(INPUT DATA)
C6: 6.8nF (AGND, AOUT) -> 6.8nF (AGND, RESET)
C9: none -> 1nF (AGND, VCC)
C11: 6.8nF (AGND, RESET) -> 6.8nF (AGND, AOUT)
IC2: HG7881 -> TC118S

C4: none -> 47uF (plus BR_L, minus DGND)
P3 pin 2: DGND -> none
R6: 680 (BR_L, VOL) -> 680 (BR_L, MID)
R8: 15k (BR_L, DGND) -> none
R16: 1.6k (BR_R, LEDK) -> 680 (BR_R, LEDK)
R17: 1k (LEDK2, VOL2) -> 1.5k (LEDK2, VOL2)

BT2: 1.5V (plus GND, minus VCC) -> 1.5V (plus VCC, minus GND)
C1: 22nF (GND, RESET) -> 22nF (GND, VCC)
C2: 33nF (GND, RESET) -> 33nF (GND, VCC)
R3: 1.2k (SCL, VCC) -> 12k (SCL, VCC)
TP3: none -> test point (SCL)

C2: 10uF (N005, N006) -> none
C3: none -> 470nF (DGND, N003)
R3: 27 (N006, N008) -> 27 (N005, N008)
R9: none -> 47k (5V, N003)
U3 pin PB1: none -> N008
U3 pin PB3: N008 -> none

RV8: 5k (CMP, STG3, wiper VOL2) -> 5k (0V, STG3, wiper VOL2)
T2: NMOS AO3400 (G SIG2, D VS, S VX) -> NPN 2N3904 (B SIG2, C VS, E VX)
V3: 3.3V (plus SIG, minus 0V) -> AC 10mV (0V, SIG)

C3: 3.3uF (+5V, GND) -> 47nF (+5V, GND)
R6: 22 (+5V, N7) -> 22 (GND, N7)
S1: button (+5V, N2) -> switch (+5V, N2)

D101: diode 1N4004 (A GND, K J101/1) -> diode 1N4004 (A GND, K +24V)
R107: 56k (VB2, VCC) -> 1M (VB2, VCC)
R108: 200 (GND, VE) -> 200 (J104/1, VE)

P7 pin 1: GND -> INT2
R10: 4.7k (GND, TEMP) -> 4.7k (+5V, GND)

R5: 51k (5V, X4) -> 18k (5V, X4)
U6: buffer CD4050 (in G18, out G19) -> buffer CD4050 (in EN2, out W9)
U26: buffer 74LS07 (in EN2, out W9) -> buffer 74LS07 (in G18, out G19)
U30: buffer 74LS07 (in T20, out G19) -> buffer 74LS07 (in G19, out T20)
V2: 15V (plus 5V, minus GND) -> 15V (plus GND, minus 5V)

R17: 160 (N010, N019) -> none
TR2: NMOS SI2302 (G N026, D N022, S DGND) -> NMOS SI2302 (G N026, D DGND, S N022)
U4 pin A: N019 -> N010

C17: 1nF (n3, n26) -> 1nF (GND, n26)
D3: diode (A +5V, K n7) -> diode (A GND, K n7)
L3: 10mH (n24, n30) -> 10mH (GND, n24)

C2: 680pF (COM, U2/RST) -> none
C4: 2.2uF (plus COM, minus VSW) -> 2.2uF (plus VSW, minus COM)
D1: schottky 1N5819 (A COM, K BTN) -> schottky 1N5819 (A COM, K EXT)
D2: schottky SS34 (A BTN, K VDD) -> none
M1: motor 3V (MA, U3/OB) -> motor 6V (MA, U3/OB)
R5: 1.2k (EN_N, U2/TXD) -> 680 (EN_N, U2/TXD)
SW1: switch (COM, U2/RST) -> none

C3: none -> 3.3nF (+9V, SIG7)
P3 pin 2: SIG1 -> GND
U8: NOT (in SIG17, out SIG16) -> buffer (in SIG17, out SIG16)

(INSTRUCTIONS TO FOLLOW) Give back the entire listing with every word intact.

(PROBLEM SOLUTION)
C6: 6.8nF (AGND, AOUT) -> 6.8nF (AGND, RESET)
C9: none -> 1nF (AGND, VCC)
C11: 6.8nF (AGND, RESET) -> 6.8nF (AGND, AOUT)
IC2: HG7881 -> TC118S

C4: none -> 47uF (plus BR_L, minus DGND)
P3 pin 2: DGND -> none
R6: 680 (BR_L, VOL) -> 680 (BR_L, MID)
R8: 15k (BR_L, DGND) -> none
R16: 1.6k (BR_R, LEDK) -> 680 (BR_R, LEDK)
R17: 1k (LEDK2, VOL2) -> 1.5k (LEDK2, VOL2)

BT2: 1.5V (plus GND, minus VCC) -> 1.5V (plus VCC, minus GND)
C1: 22nF (GND, RESET) -> 22nF (GND, VCC)
C2: 33nF (GND, RESET) -> 33nF (GND, VCC)
R3: 1.2k (SCL, VCC) -> 12k (SCL, VCC)
TP3: none -> test point (SCL)

C2: 10uF (N005, N006) -> none
C3: none -> 470nF (DGND, N003)
R3: 27 (N006, N008) -> 27 (N005, N008)
R9: none -> 47k (5V, N003)
U3 pin PB1: none -> N008
U3 pin PB3: N008 -> none

RV8: 5k (CMP, STG3, wiper VOL2) -> 5k (0V, STG3, wiper VOL2)
T2: NMOS AO3400 (G SIG2, D VS, S VX) -> NPN 2N3904 (B SIG2, C VS, E VX)
V3: 3.3V (plus SIG, minus 0V) -> AC 10mV (0V, SIG)

C3: 3.3uF (+5V, GND) -> 47nF (+5V, GND)
R6: 22 (+5V, N7) -> 22 (GND, N7)
S1: button (+5V, N2) -> switch (+5V, N2)

D101: diode 1N4004 (A GND, K J101/1) -> diode 1N4004 (A GND, K +24V)
R107: 56k (VB2, VCC) -> 1M (VB2, VCC)
R108: 200 (GND, VE) -> 200 (J104/1, VE)

P7 pin 1: GND -> INT2
R10: 4.7k (GND, TEMP) -> 4.7k (+5V, GND)

R5: 51k (5V, X4) -> 18k (5V, X4)
U6: buffer CD4050 (in G18, out G19) -> buffer CD4050 (in EN2, out W9)
U26: buffer 74LS07 (in EN2, out W9) -> buffer 74LS07 (in G18, out G19)
U30: buffer 74LS07 (in T20, out G19) -> buffer 74LS07 (in G19, out T20)
V2: 15V (plus 5V, minus GND) -> 15V (plus GND, minus 5V)

R17: 160 (N010, N019) -> none
TR2: NMOS SI2302 (G N026, D N022, S DGND) -> NMOS SI2302 (G N026, D DGND, S N022)
U4 pin A: N019 -> N010

C17: 1nF (n3, n26) -> 1nF (GND, n26)
D3: diode (A +5V, K n7) -> diode (A GND, K n7)
L3: 10mH (n24, n30) -> 10mH (GND, n24)

C2: 680pF (COM, U2/RST) -> none
C4: 2.2uF (plus COM, minus VSW) -> 2.2uF (plus VSW, minus COM)
D1: schottky 1N5819 (A COM, K BTN) -> schottky 1N5819 (A COM, K EXT)
D2: schottky SS34 (A BTN, K VDD) -> none
M1: motor 3V (MA, U3/OB) -> motor 6V (MA, U3/OB)
R5: 1.2k (EN_N, U2/TXD) -> 680 (EN_N, U2/TXD)
SW1: switch (COM, U2/RST) -> none

C3: none -> 3.3nF (+9V, SIG7)
P3 pin 2: SIG1 -> GND
U8: NOT (in SIG17, out SIG16) -> buffer (in SIG17, out SIG16)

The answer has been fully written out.